*** Opening of THE DATA ***

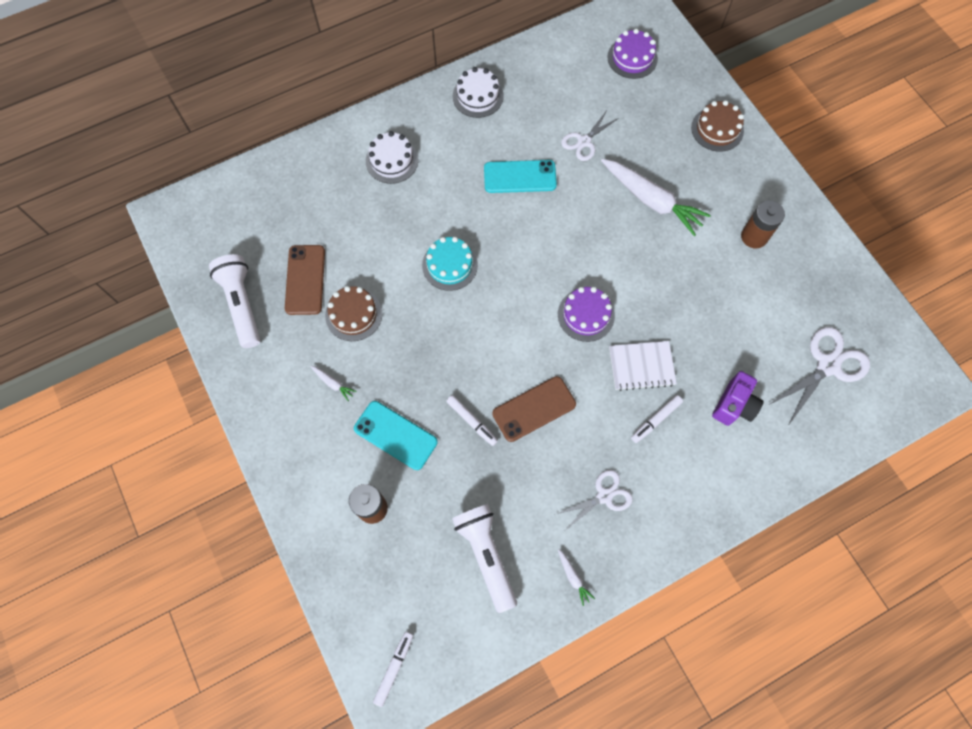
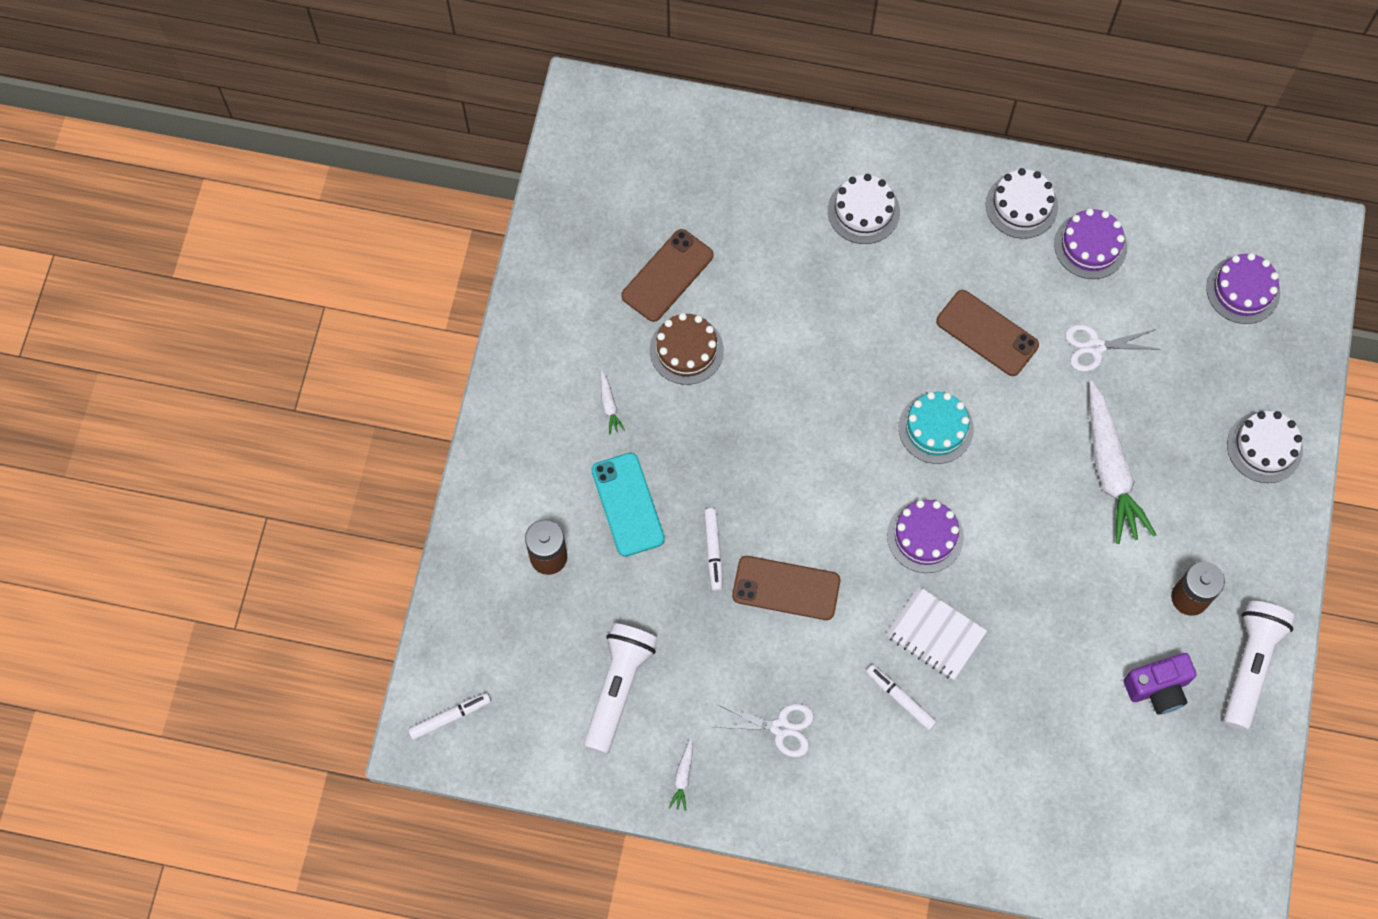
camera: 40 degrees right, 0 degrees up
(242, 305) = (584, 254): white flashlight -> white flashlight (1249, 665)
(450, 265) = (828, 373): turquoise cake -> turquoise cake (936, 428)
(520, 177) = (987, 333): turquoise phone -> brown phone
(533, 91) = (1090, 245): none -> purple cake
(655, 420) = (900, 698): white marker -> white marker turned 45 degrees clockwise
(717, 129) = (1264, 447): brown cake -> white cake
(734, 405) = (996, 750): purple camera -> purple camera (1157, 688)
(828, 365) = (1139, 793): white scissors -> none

*** Close of THE DATA ***
*** Opening of THE DATA ***

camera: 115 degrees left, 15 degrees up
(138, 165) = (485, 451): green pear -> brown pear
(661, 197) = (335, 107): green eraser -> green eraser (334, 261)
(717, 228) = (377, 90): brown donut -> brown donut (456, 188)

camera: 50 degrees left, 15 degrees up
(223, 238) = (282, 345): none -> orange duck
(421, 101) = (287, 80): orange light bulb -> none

*** Close of THE DATA ***

→ **YOUR INSTRUCTIONS**:
Which lines above run from the one containing "(661, 197) = (335, 107): green" to the one containing "(421, 101) = (287, 80): orange"? Give them again exactly, both ends included.

→ **TASK SOLUTION**:
(661, 197) = (335, 107): green eraser -> green eraser (334, 261)
(717, 228) = (377, 90): brown donut -> brown donut (456, 188)

camera: 50 degrees left, 15 degrees up
(223, 238) = (282, 345): none -> orange duck
(421, 101) = (287, 80): orange light bulb -> none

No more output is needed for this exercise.